What you are asked to do. Could you retype all of the data below exactly as given?

(Data listing)

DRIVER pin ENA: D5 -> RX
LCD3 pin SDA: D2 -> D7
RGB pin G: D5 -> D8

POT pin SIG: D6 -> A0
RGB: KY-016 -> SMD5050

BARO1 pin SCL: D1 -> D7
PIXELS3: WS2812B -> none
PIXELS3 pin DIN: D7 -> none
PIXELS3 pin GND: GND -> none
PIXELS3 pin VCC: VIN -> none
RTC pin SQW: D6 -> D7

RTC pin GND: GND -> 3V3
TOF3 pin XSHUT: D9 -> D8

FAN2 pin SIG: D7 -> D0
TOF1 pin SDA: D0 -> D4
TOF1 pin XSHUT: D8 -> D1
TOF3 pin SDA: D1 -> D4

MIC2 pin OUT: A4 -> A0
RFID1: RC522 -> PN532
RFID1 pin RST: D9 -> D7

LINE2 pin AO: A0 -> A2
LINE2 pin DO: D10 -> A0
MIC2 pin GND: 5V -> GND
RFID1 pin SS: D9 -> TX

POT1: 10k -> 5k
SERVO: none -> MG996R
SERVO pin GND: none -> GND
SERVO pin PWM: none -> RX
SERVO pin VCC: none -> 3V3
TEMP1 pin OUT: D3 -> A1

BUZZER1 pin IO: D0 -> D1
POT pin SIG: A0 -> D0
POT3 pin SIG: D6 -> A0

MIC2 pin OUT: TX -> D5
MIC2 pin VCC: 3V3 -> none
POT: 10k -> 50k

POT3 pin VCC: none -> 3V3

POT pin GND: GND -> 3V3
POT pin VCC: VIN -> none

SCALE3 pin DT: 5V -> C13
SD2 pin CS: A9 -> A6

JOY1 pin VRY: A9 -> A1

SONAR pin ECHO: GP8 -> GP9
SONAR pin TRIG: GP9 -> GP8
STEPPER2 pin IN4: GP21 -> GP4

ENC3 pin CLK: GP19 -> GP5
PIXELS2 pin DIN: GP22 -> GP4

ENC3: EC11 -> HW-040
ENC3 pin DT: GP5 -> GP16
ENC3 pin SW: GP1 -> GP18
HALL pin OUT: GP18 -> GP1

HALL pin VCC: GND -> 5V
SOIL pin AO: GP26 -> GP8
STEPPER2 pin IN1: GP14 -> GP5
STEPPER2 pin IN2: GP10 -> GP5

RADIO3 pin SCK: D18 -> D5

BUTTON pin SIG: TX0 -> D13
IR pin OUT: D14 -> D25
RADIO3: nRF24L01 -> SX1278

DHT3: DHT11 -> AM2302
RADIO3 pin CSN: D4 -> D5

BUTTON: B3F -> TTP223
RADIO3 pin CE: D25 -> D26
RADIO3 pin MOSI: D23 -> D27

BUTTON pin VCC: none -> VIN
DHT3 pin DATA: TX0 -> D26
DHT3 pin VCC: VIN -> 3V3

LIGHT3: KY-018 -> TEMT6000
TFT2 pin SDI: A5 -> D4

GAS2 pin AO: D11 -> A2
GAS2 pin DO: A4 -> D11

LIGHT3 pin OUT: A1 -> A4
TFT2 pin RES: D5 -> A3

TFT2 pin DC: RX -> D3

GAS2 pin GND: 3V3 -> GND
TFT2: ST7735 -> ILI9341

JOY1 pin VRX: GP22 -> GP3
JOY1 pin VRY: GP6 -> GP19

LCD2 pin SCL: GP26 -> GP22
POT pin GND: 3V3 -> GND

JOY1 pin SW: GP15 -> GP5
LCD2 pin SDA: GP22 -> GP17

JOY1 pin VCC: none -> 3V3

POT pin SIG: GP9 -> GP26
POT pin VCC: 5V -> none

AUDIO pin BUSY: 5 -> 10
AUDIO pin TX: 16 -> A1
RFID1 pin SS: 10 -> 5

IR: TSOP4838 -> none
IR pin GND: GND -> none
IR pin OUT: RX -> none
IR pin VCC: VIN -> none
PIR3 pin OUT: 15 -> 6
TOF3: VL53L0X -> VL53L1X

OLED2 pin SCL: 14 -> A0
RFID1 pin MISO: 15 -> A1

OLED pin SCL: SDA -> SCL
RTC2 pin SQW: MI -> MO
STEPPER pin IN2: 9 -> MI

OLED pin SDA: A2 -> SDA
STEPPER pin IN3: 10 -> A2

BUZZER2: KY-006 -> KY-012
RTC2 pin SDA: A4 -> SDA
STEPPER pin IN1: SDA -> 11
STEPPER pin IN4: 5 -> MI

(End Data listing)

Worked solution.
DRIVER pin ENA: D5 -> RX
LCD3 pin SDA: D2 -> D7
RGB pin G: D5 -> D8

POT pin SIG: D6 -> A0
RGB: KY-016 -> SMD5050

BARO1 pin SCL: D1 -> D7
PIXELS3: WS2812B -> none
PIXELS3 pin DIN: D7 -> none
PIXELS3 pin GND: GND -> none
PIXELS3 pin VCC: VIN -> none
RTC pin SQW: D6 -> D7

RTC pin GND: GND -> 3V3
TOF3 pin XSHUT: D9 -> D8

FAN2 pin SIG: D7 -> D0
TOF1 pin SDA: D0 -> D4
TOF1 pin XSHUT: D8 -> D1
TOF3 pin SDA: D1 -> D4

MIC2 pin OUT: A4 -> A0
RFID1: RC522 -> PN532
RFID1 pin RST: D9 -> D7

LINE2 pin AO: A0 -> A2
LINE2 pin DO: D10 -> A0
MIC2 pin GND: 5V -> GND
RFID1 pin SS: D9 -> TX

POT1: 10k -> 5k
SERVO: none -> MG996R
SERVO pin GND: none -> GND
SERVO pin PWM: none -> RX
SERVO pin VCC: none -> 3V3
TEMP1 pin OUT: D3 -> A1

BUZZER1 pin IO: D0 -> D1
POT pin SIG: A0 -> D0
POT3 pin SIG: D6 -> A0

MIC2 pin OUT: TX -> D5
MIC2 pin VCC: 3V3 -> none
POT: 10k -> 50k

POT3 pin VCC: none -> 3V3

POT pin GND: GND -> 3V3
POT pin VCC: VIN -> none

SCALE3 pin DT: 5V -> C13
SD2 pin CS: A9 -> A6

JOY1 pin VRY: A9 -> A1

SONAR pin ECHO: GP8 -> GP9
SONAR pin TRIG: GP9 -> GP8
STEPPER2 pin IN4: GP21 -> GP4

ENC3 pin CLK: GP19 -> GP5
PIXELS2 pin DIN: GP22 -> GP4

ENC3: EC11 -> HW-040
ENC3 pin DT: GP5 -> GP16
ENC3 pin SW: GP1 -> GP18
HALL pin OUT: GP18 -> GP1

HALL pin VCC: GND -> 5V
SOIL pin AO: GP26 -> GP8
STEPPER2 pin IN1: GP14 -> GP5
STEPPER2 pin IN2: GP10 -> GP5

RADIO3 pin SCK: D18 -> D5

BUTTON pin SIG: TX0 -> D13
IR pin OUT: D14 -> D25
RADIO3: nRF24L01 -> SX1278

DHT3: DHT11 -> AM2302
RADIO3 pin CSN: D4 -> D5

BUTTON: B3F -> TTP223
RADIO3 pin CE: D25 -> D26
RADIO3 pin MOSI: D23 -> D27

BUTTON pin VCC: none -> VIN
DHT3 pin DATA: TX0 -> D26
DHT3 pin VCC: VIN -> 3V3

LIGHT3: KY-018 -> TEMT6000
TFT2 pin SDI: A5 -> D4

GAS2 pin AO: D11 -> A2
GAS2 pin DO: A4 -> D11

LIGHT3 pin OUT: A1 -> A4
TFT2 pin RES: D5 -> A3

TFT2 pin DC: RX -> D3

GAS2 pin GND: 3V3 -> GND
TFT2: ST7735 -> ILI9341

JOY1 pin VRX: GP22 -> GP3
JOY1 pin VRY: GP6 -> GP19

LCD2 pin SCL: GP26 -> GP22
POT pin GND: 3V3 -> GND

JOY1 pin SW: GP15 -> GP5
LCD2 pin SDA: GP22 -> GP17

JOY1 pin VCC: none -> 3V3

POT pin SIG: GP9 -> GP26
POT pin VCC: 5V -> none

AUDIO pin BUSY: 5 -> 10
AUDIO pin TX: 16 -> A1
RFID1 pin SS: 10 -> 5

IR: TSOP4838 -> none
IR pin GND: GND -> none
IR pin OUT: RX -> none
IR pin VCC: VIN -> none
PIR3 pin OUT: 15 -> 6
TOF3: VL53L0X -> VL53L1X

OLED2 pin SCL: 14 -> A0
RFID1 pin MISO: 15 -> A1

OLED pin SCL: SDA -> SCL
RTC2 pin SQW: MI -> MO
STEPPER pin IN2: 9 -> MI

OLED pin SDA: A2 -> SDA
STEPPER pin IN3: 10 -> A2

BUZZER2: KY-006 -> KY-012
RTC2 pin SDA: A4 -> SDA
STEPPER pin IN1: SDA -> 11
STEPPER pin IN4: 5 -> MI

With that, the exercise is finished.